TASK STATEMENT |
From the line containing "purple tree: 1 -> 4" through the last line of the entries below, print each line exactly. Pictures stay out.

EXTRACTED DATA |
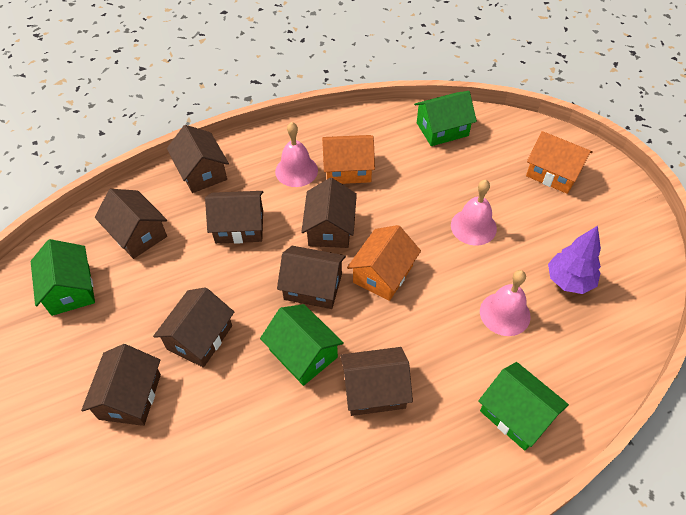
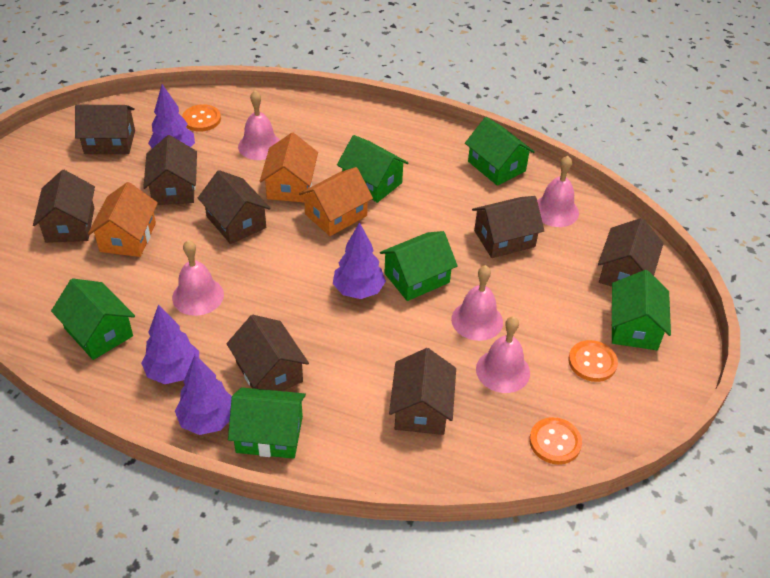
green house: 4 -> 6
orange button: 0 -> 3
pink bell: 3 -> 5
purple tree: 1 -> 4

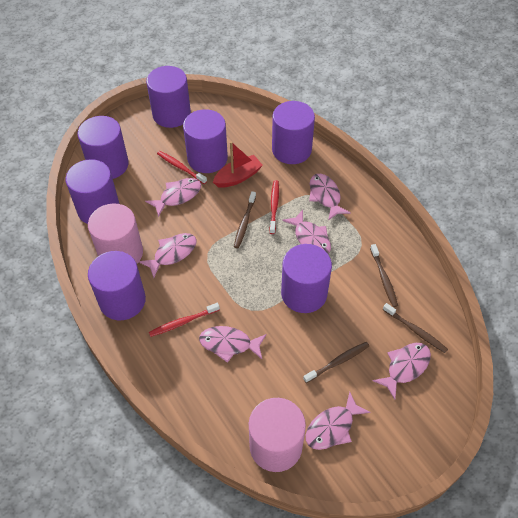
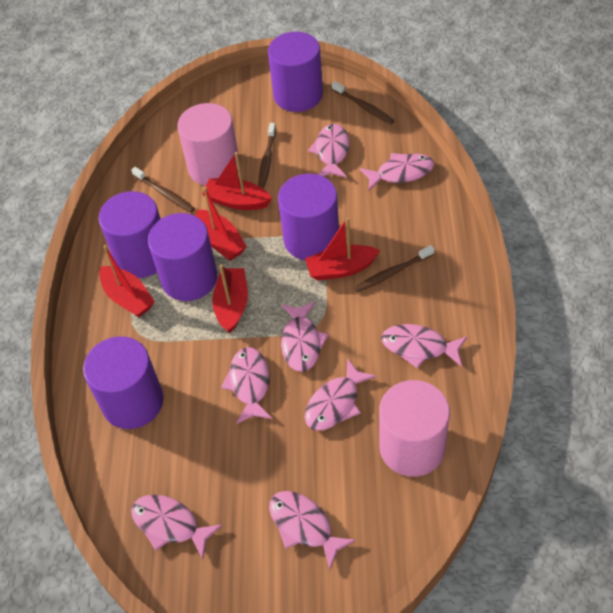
pink fish: 7 -> 8
purple cylinder: 7 -> 5
red boat: 1 -> 5
red toothbrush: 3 -> 0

RESULT OF THIS EXERCISE |
purple tree: 1 -> 4

pink fish: 7 -> 8
purple cylinder: 7 -> 5
red boat: 1 -> 5
red toothbrush: 3 -> 0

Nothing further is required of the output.